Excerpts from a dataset
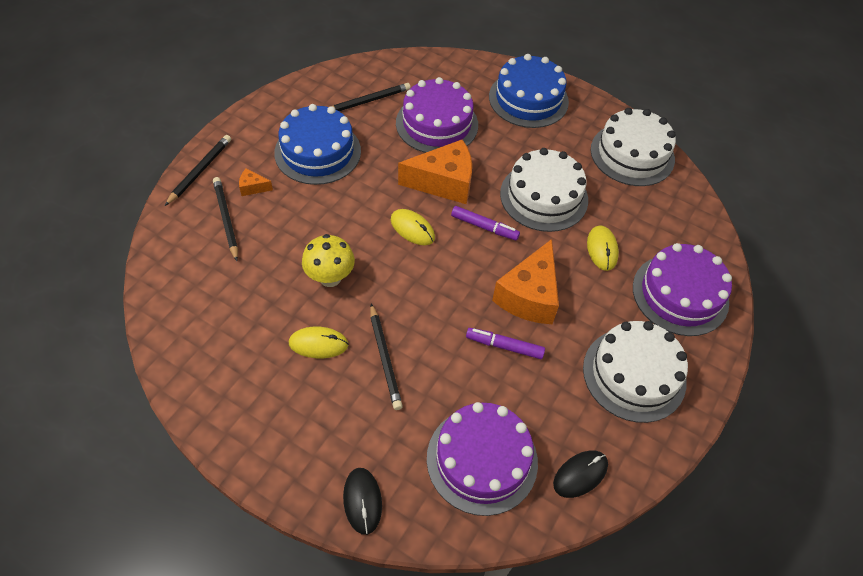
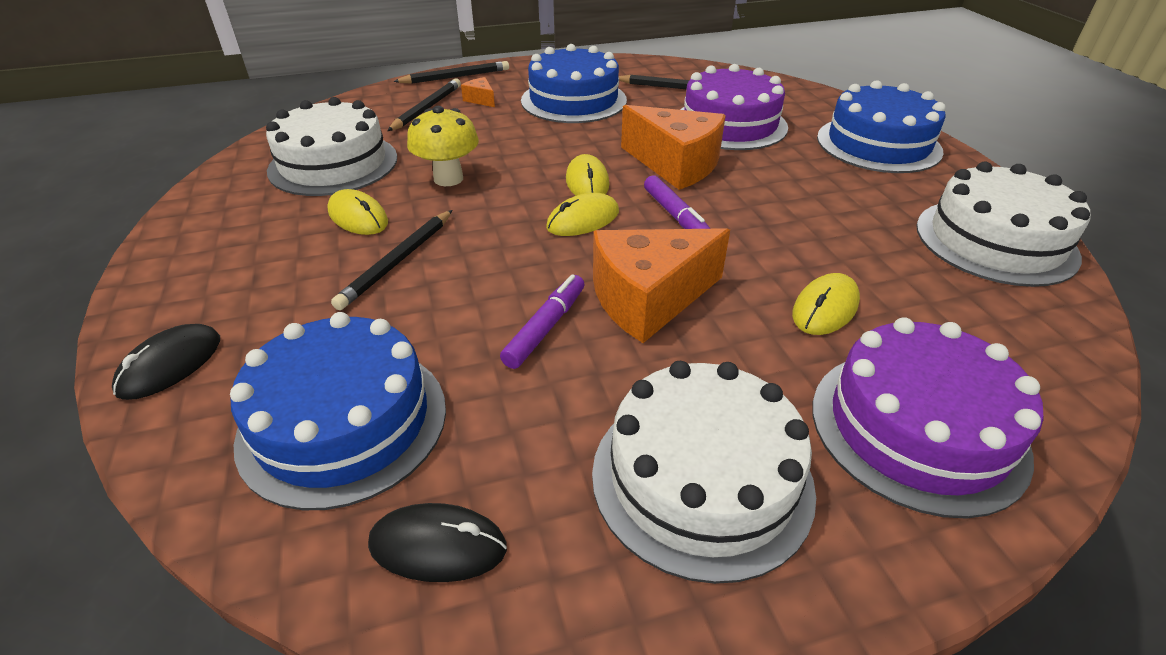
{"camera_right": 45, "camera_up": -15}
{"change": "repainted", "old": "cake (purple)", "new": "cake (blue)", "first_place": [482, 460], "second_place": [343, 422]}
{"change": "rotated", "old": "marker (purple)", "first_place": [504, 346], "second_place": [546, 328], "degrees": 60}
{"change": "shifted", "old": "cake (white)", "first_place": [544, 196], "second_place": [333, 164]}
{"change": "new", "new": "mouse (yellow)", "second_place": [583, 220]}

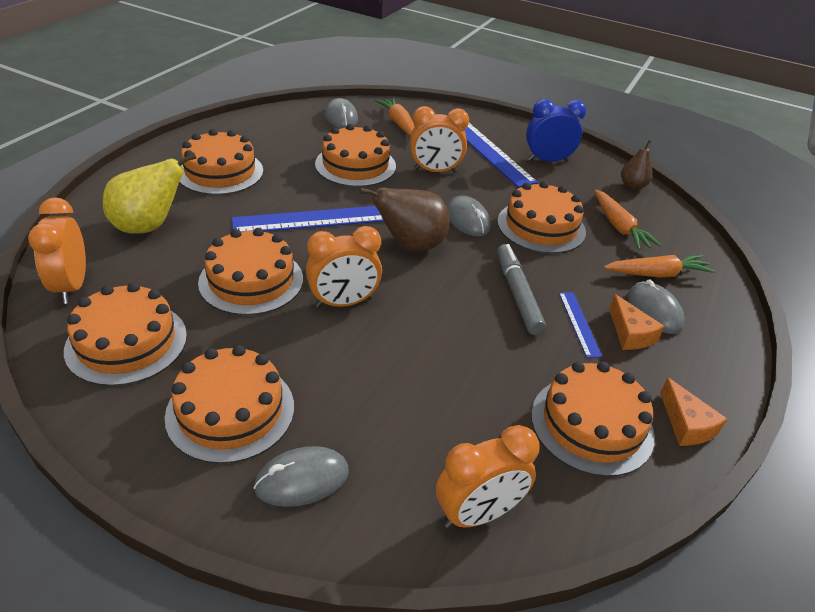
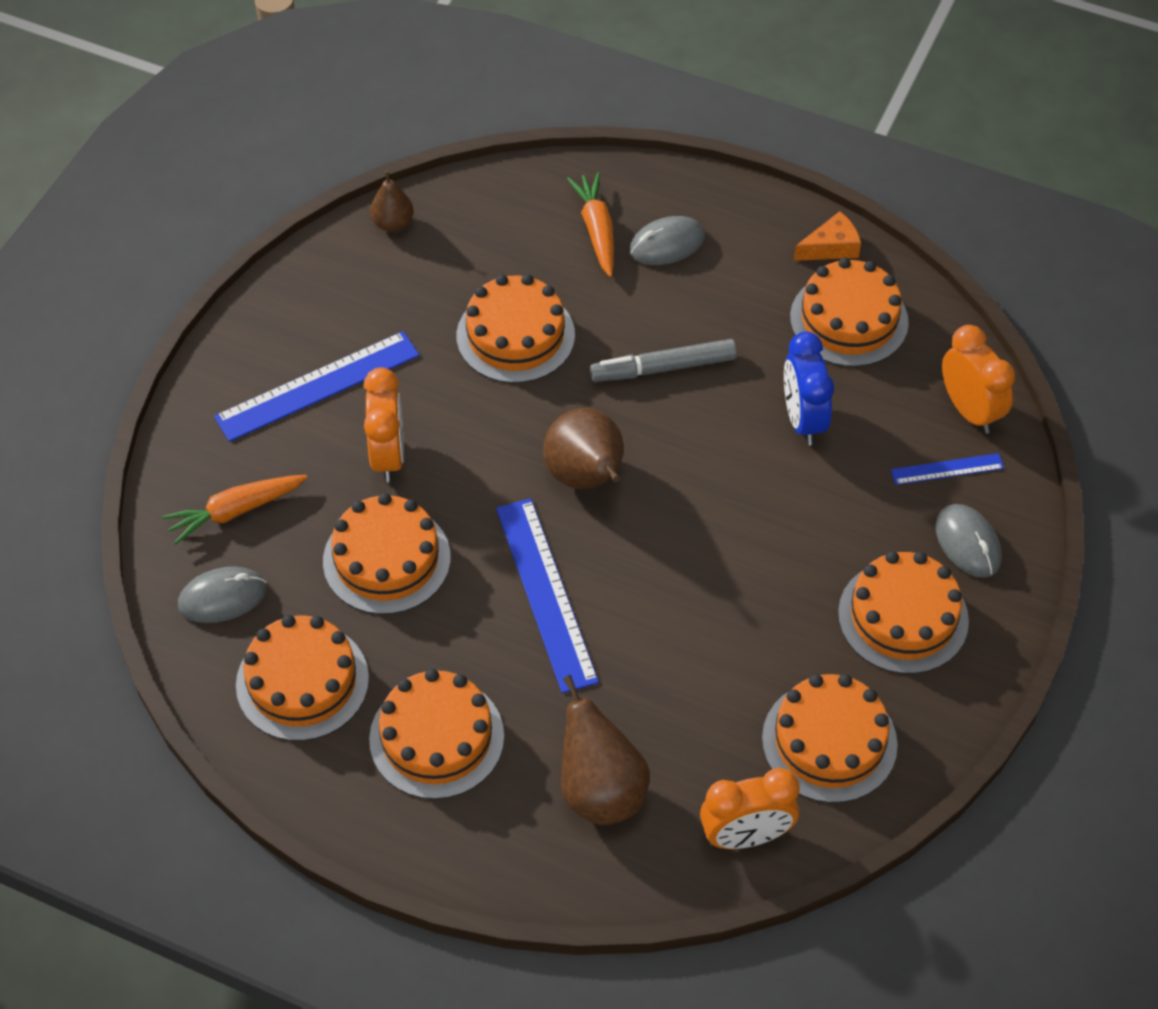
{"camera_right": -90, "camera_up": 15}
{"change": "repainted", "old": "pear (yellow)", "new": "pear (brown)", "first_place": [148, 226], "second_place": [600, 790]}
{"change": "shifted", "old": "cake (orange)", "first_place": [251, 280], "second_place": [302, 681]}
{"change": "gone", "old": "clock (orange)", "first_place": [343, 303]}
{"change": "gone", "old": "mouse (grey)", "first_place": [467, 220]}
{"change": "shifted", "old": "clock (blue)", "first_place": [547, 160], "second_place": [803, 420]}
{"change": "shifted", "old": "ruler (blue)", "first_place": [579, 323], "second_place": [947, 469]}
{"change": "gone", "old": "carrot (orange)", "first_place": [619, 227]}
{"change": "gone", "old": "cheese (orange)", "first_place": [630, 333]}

• **EXERCISE AIM**
Give back all of the data exactly, but not the pictures.

• **SOLUTION TO THIS EXERCISE**
{"camera_right": 45, "camera_up": -15}
{"change": "repainted", "old": "cake (purple)", "new": "cake (blue)", "first_place": [482, 460], "second_place": [343, 422]}
{"change": "rotated", "old": "marker (purple)", "first_place": [504, 346], "second_place": [546, 328], "degrees": 60}
{"change": "shifted", "old": "cake (white)", "first_place": [544, 196], "second_place": [333, 164]}
{"change": "new", "new": "mouse (yellow)", "second_place": [583, 220]}

{"camera_right": -90, "camera_up": 15}
{"change": "repainted", "old": "pear (yellow)", "new": "pear (brown)", "first_place": [148, 226], "second_place": [600, 790]}
{"change": "shifted", "old": "cake (orange)", "first_place": [251, 280], "second_place": [302, 681]}
{"change": "gone", "old": "clock (orange)", "first_place": [343, 303]}
{"change": "gone", "old": "mouse (grey)", "first_place": [467, 220]}
{"change": "shifted", "old": "clock (blue)", "first_place": [547, 160], "second_place": [803, 420]}
{"change": "shifted", "old": "ruler (blue)", "first_place": [579, 323], "second_place": [947, 469]}
{"change": "gone", "old": "carrot (orange)", "first_place": [619, 227]}
{"change": "gone", "old": "cheese (orange)", "first_place": [630, 333]}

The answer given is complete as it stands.